Which lines in the data below contain the word "toothbrush"? Return each of them.
Segment Start: RECORDS FOR THIS EXERCISE
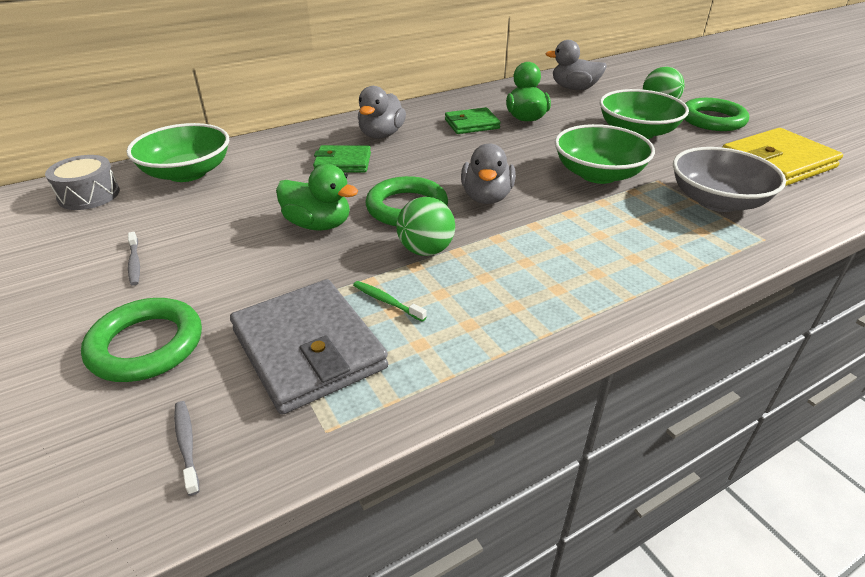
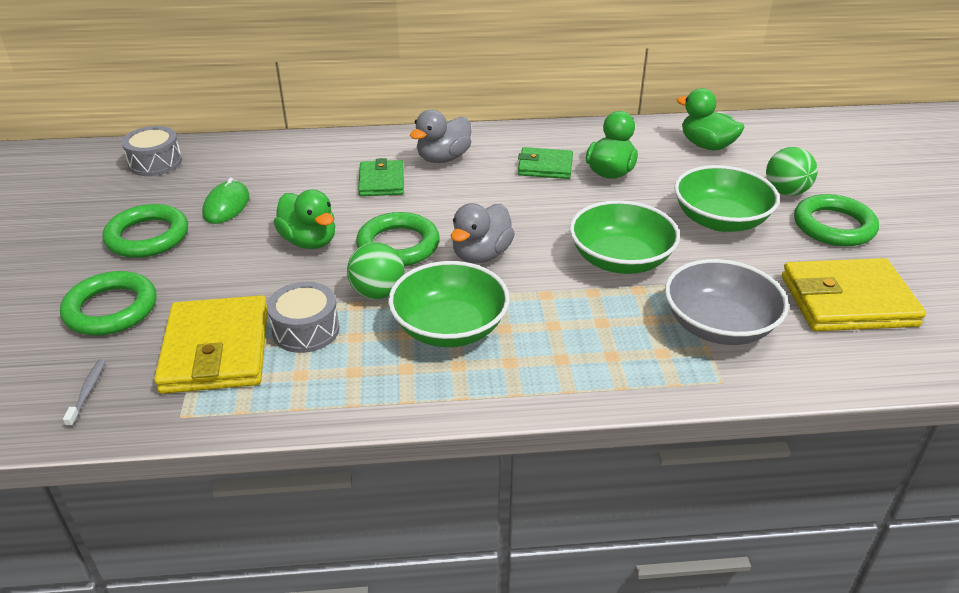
camera: 25 degrees right, 0 degrees up
(135, 263) = (147, 236): grey toothbrush -> green ring
(187, 173) = (243, 159): green bowl -> green bowl (449, 328)
(203, 215) = (226, 205): none -> green mouse
(308, 349) = (216, 350): grey wallet -> yellow wallet
(343, 162) = (381, 181): green wallet -> green wallet turned 60 degrees clockwise
(387, 301) = (306, 330): green toothbrush -> grey drum
(574, 88) = (706, 145): grey duck -> green duck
Segment End: RECORDS FOR THIS EXERCISE
• ANSWER BELOW:
(135, 263) = (147, 236): grey toothbrush -> green ring
(387, 301) = (306, 330): green toothbrush -> grey drum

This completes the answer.